** Task requirements **
With the pictures omitted, print exactly the lines below, from the one containing "(624, 281) = (684, 317): green" through the one containing "(521, 249) = (492, 239): green", and nothing else.

** Provided information **
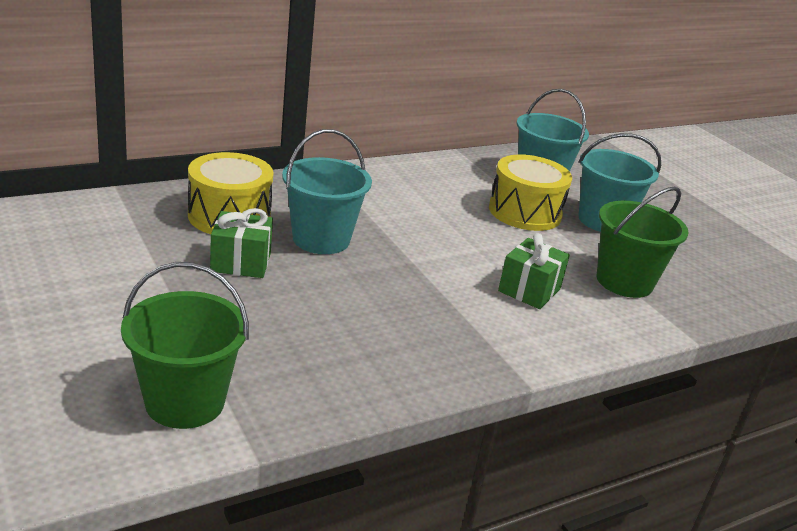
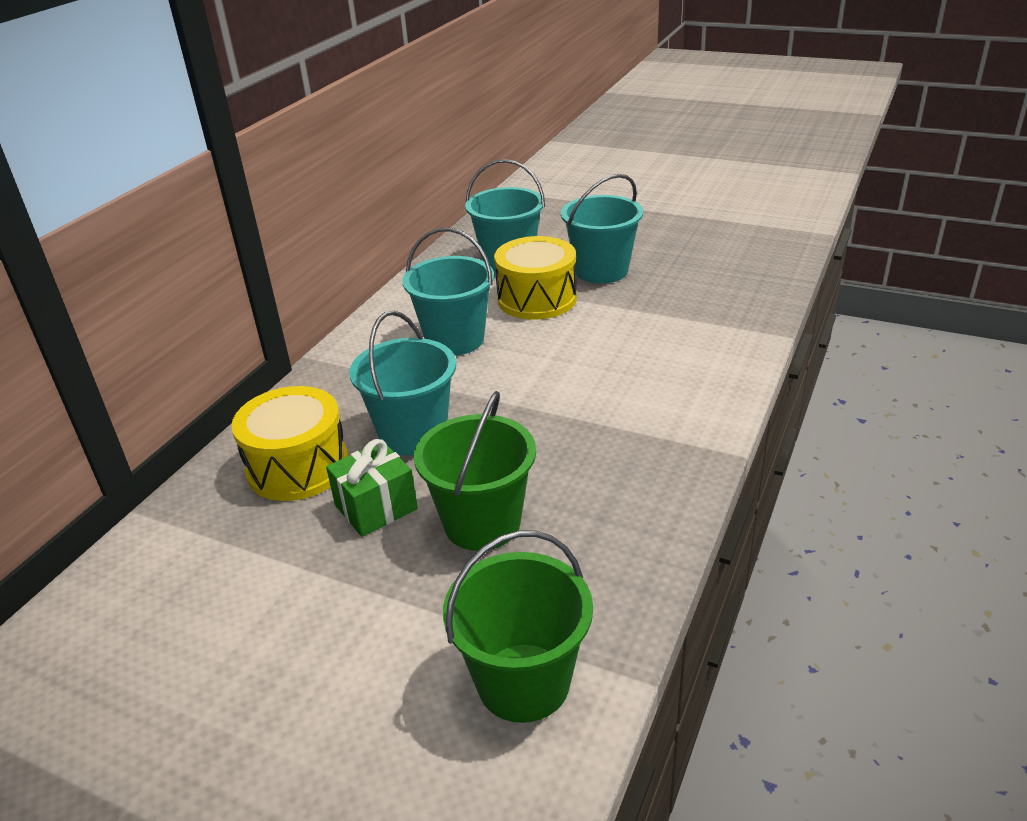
camera: 30 degrees left, 5 degrees up
(429, 204) = (455, 340): none -> turquoise bucket
(529, 290) = (633, 370): green gift -> none
(624, 281) = (684, 317): green bucket -> green bucket (482, 523)

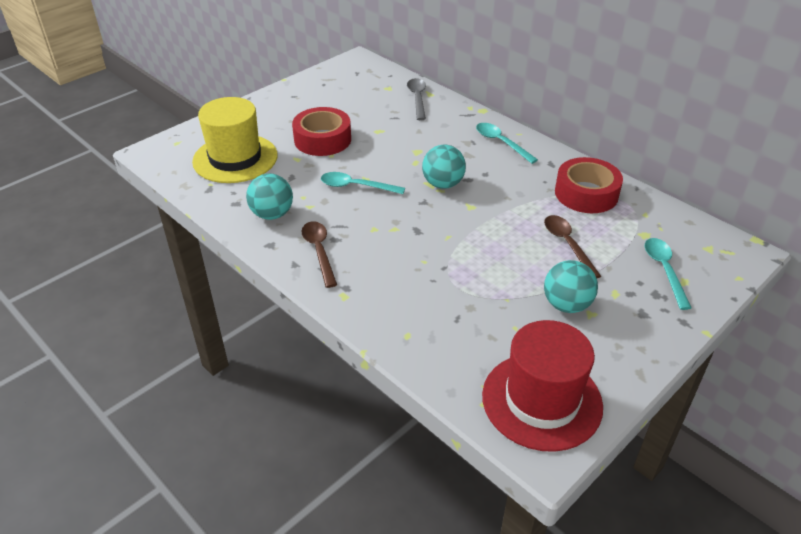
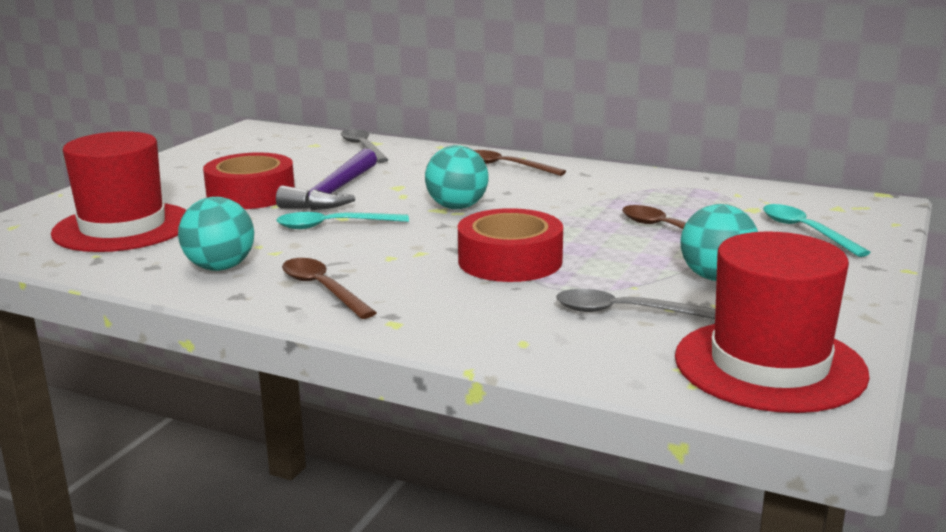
camera: 20 degrees left, 20 degrees down
(235, 158) = (123, 227): yellow hat -> red hat
(373, 149) = (334, 193): none -> purple hammer
(485, 323) = (624, 312): none -> grey spoon
(501, 143) = (505, 166): turquoise spoon -> brown spoon
(586, 193) = (651, 189): red tape -> red tape (510, 261)

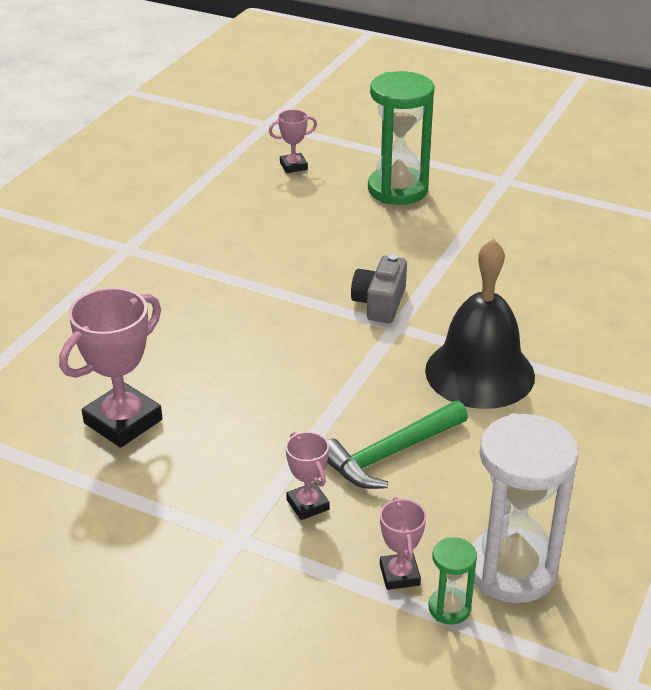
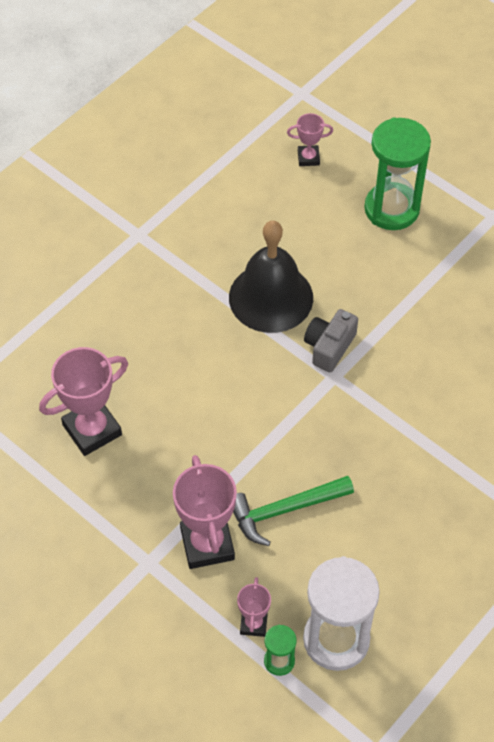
camera: 15 degrees right, 20 degrees up
(308, 505) = (207, 544): pink trophy -> pink trophy, size x1.88
(479, 373) = (384, 443): black bell -> black bell (271, 297)

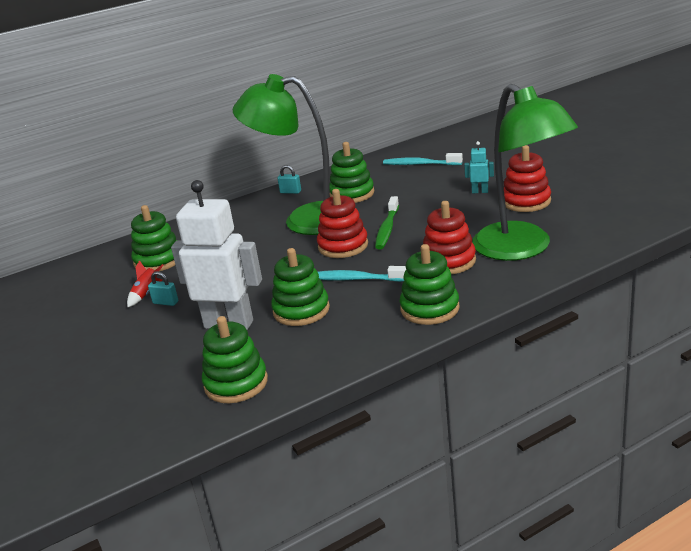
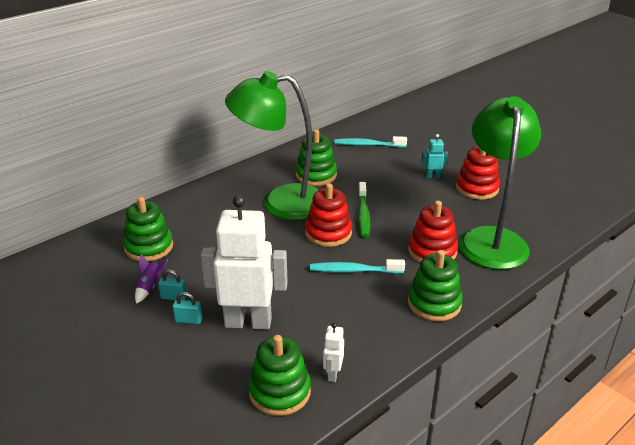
camera: 15 degrees left, 5 degrees up
(146, 294) = (150, 287): red rocket -> purple rocket
(290, 192) = (256, 171): turquoise padlock -> turquoise padlock (188, 320)
(295, 369) = (332, 374): none -> white robot
(301, 310) = (314, 306): green stacking toy -> none
(521, 249) = (492, 239): green lamp -> green lamp turned 135 degrees counterclockwise

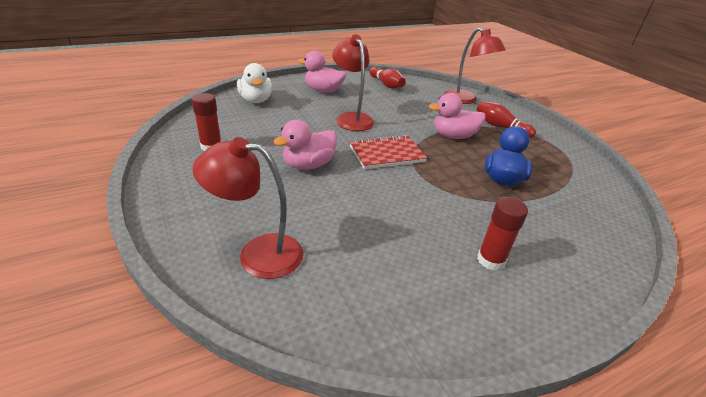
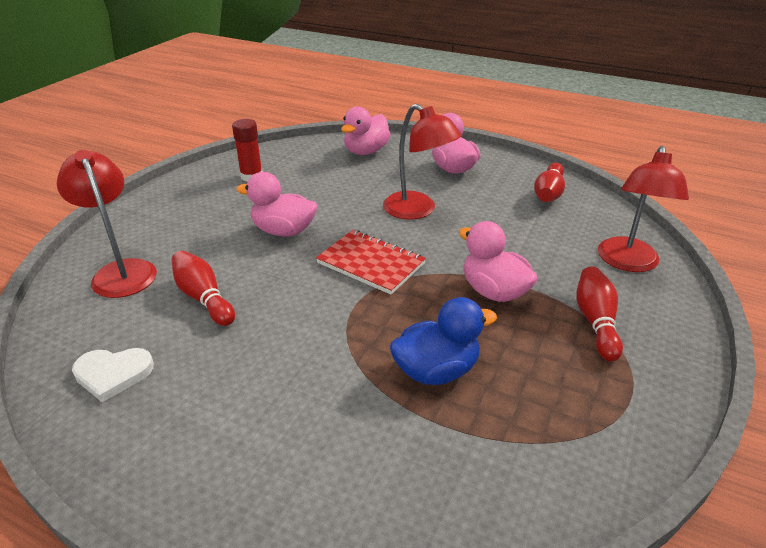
camera: 55 degrees right, 0 degrees up
(256, 100) = (366, 151): white duck -> pink duck
(348, 226) = (203, 298): none -> red bowling pin
(351, 118) = (417, 210): red lamp -> red lamp turned 105 degrees clockwise
(398, 303) = (113, 374): none -> white heart
(490, 260) = (236, 416): red glue stick -> none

** Exercise output **
(624, 281) = (684, 317): green bucket -> green bucket (482, 523)

camera: 20 degrees left, 20 degrees down
(235, 158) = (123, 227): yellow hat -> red hat
(373, 149) = (334, 193): none -> purple hammer
(485, 323) = (624, 312): none -> grey spoon
(501, 143) = (505, 166): turquoise spoon -> brown spoon
(586, 193) = (651, 189): red tape -> red tape (510, 261)

camera: 15 degrees right, 20 degrees up
(308, 505) = (207, 544): pink trophy -> pink trophy, size x1.88
(479, 373) = (384, 443): black bell -> black bell (271, 297)

camera: 15 degrees left, 5 degrees up
(146, 294) = (150, 287): red rocket -> purple rocket
(290, 192) = (256, 171): turquoise padlock -> turquoise padlock (188, 320)
(295, 369) = (332, 374): none -> white robot
(301, 310) = (314, 306): green stacking toy -> none
(521, 249) = (492, 239): green lamp -> green lamp turned 135 degrees counterclockwise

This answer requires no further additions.